- [EXERCISE]:
Scan the listing below and copy every line holding "shifted".

*** RECORDS SHOWN ***

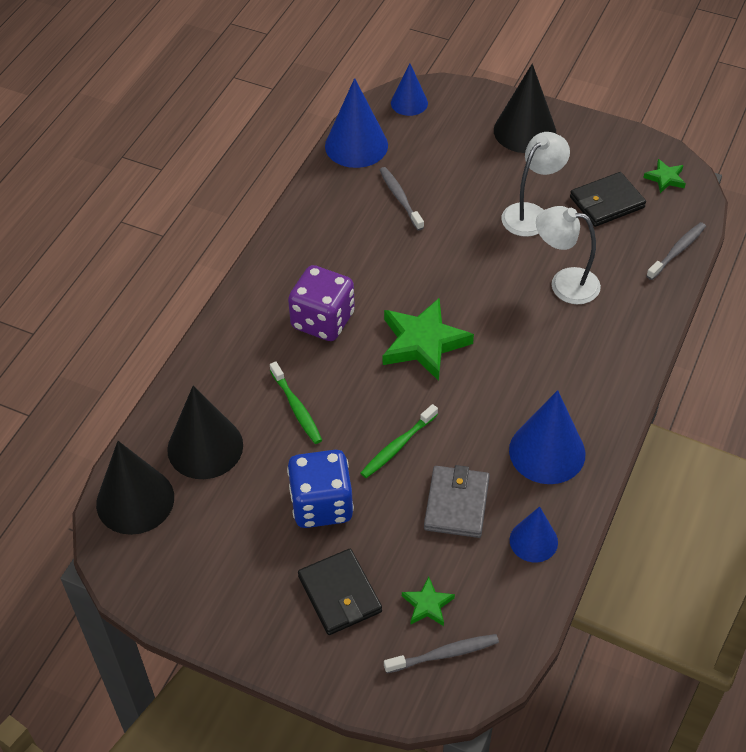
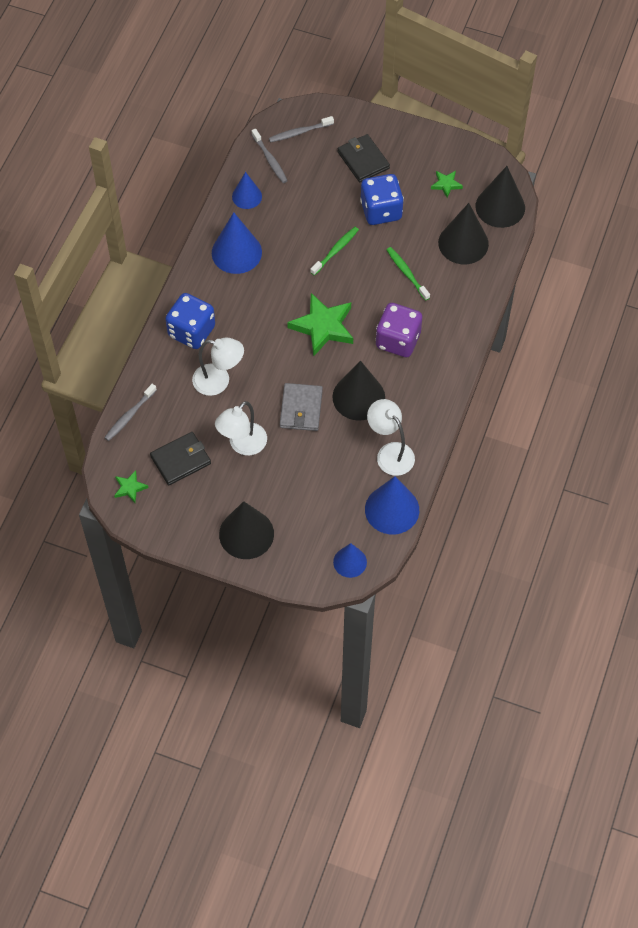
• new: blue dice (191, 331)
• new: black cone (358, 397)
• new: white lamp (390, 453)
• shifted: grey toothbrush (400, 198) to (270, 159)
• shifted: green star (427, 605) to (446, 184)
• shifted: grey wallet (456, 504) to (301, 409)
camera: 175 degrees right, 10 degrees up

*** End of RECORDS SHOWN ***

- [TASK RESPONSE]:
• shifted: grey toothbrush (400, 198) to (270, 159)
• shifted: green star (427, 605) to (446, 184)
• shifted: grey wallet (456, 504) to (301, 409)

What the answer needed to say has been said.